Exercise details:
Copy out the data exactly, leaving the pictures behind.

** Data block follows **

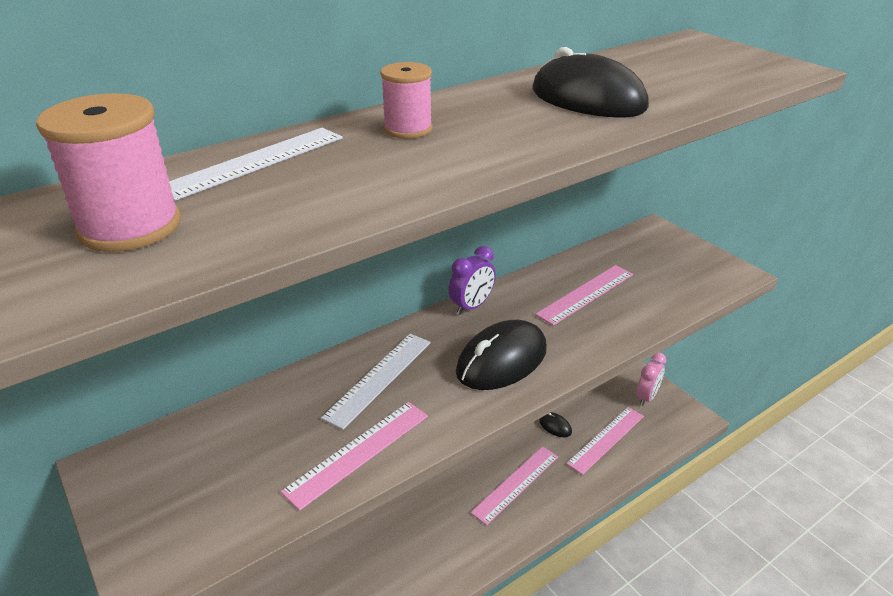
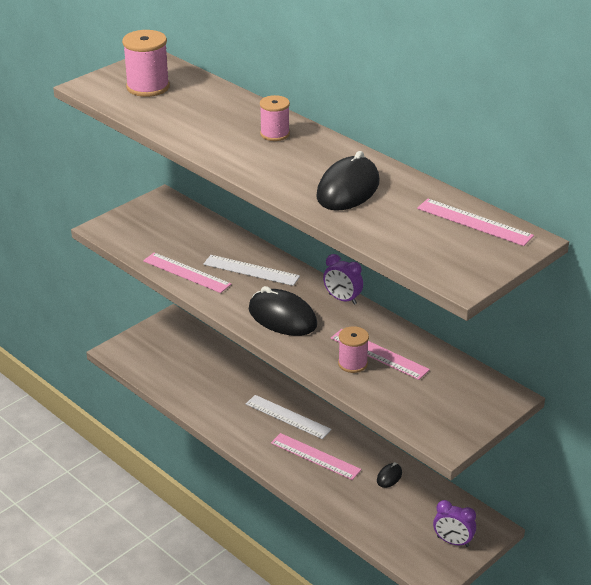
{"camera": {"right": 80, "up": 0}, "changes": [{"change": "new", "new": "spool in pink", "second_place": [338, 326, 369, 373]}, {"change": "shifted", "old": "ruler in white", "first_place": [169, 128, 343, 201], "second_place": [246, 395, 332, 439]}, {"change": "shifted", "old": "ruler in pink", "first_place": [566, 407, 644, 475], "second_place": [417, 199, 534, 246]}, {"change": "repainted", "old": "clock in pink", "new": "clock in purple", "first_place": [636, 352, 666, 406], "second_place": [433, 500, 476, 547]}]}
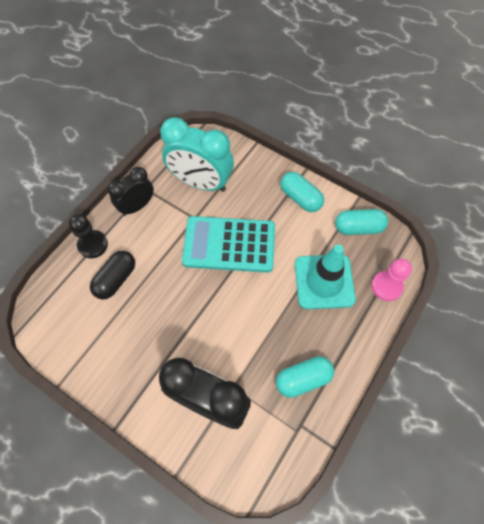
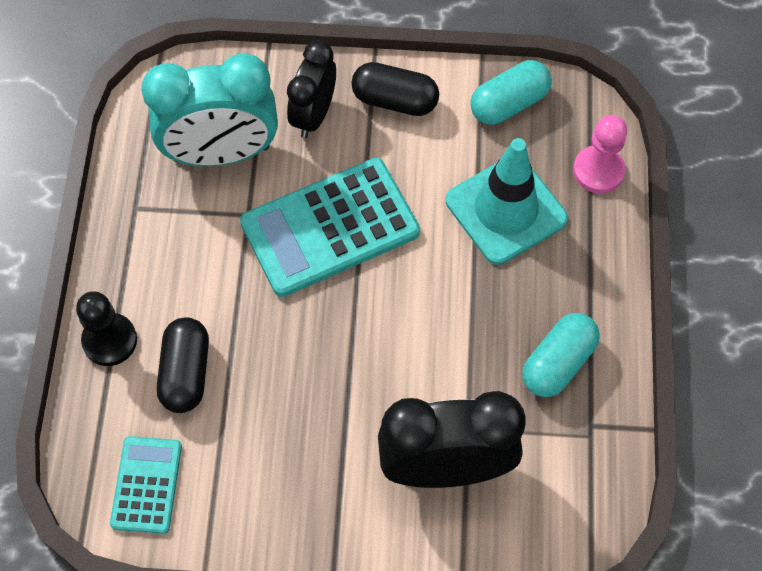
{"camera": {"right": -30, "up": 0}, "changes": [{"change": "new", "new": "calculator in turquoise", "second_place": [110, 436, 182, 534]}, {"change": "shifted", "old": "clock in black", "first_place": [108, 167, 154, 216], "second_place": [287, 41, 336, 138]}, {"change": "repainted", "old": "capsule in turquoise", "new": "capsule in black", "first_place": [281, 172, 324, 212], "second_place": [351, 62, 439, 116]}]}
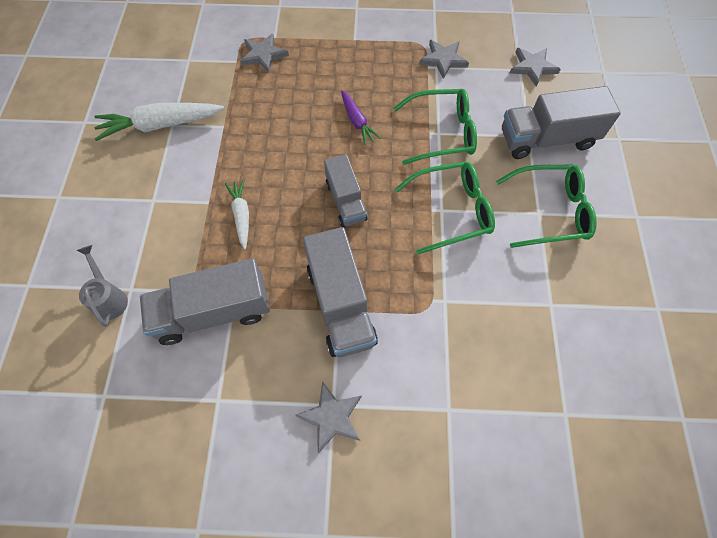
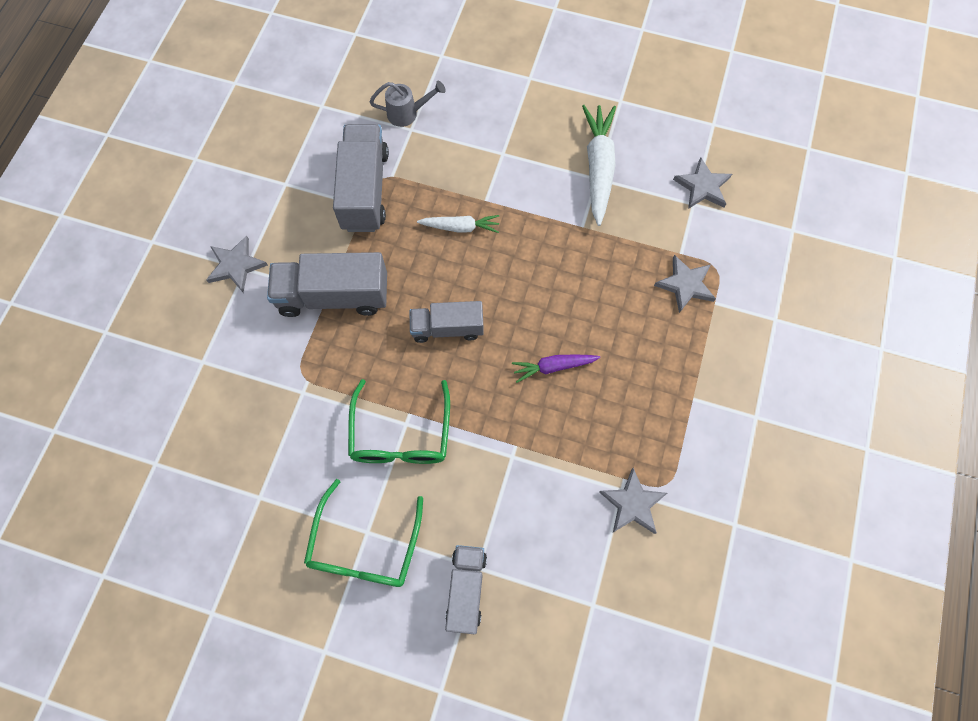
{"camera": {"right": 105, "up": 5}, "changes": [{"change": "gone", "old": "glasses in green", "first_place": [393, 89, 477, 165]}, {"change": "shifted", "old": "star in grey", "first_place": [510, 48, 561, 87], "second_place": [673, 157, 732, 209]}, {"change": "scaled", "old": "truck in grey", "first_place": [502, 86, 621, 159], "second_place": [445, 545, 487, 634], "factor": 0.64}]}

** End of Data block **

Finished exercise:
{"camera": {"right": 80, "up": 0}, "changes": [{"change": "new", "new": "spool in pink", "second_place": [338, 326, 369, 373]}, {"change": "shifted", "old": "ruler in white", "first_place": [169, 128, 343, 201], "second_place": [246, 395, 332, 439]}, {"change": "shifted", "old": "ruler in pink", "first_place": [566, 407, 644, 475], "second_place": [417, 199, 534, 246]}, {"change": "repainted", "old": "clock in pink", "new": "clock in purple", "first_place": [636, 352, 666, 406], "second_place": [433, 500, 476, 547]}]}
{"camera": {"right": -30, "up": 0}, "changes": [{"change": "new", "new": "calculator in turquoise", "second_place": [110, 436, 182, 534]}, {"change": "shifted", "old": "clock in black", "first_place": [108, 167, 154, 216], "second_place": [287, 41, 336, 138]}, {"change": "repainted", "old": "capsule in turquoise", "new": "capsule in black", "first_place": [281, 172, 324, 212], "second_place": [351, 62, 439, 116]}]}
{"camera": {"right": 105, "up": 5}, "changes": [{"change": "gone", "old": "glasses in green", "first_place": [393, 89, 477, 165]}, {"change": "shifted", "old": "star in grey", "first_place": [510, 48, 561, 87], "second_place": [673, 157, 732, 209]}, {"change": "scaled", "old": "truck in grey", "first_place": [502, 86, 621, 159], "second_place": [445, 545, 487, 634], "factor": 0.64}]}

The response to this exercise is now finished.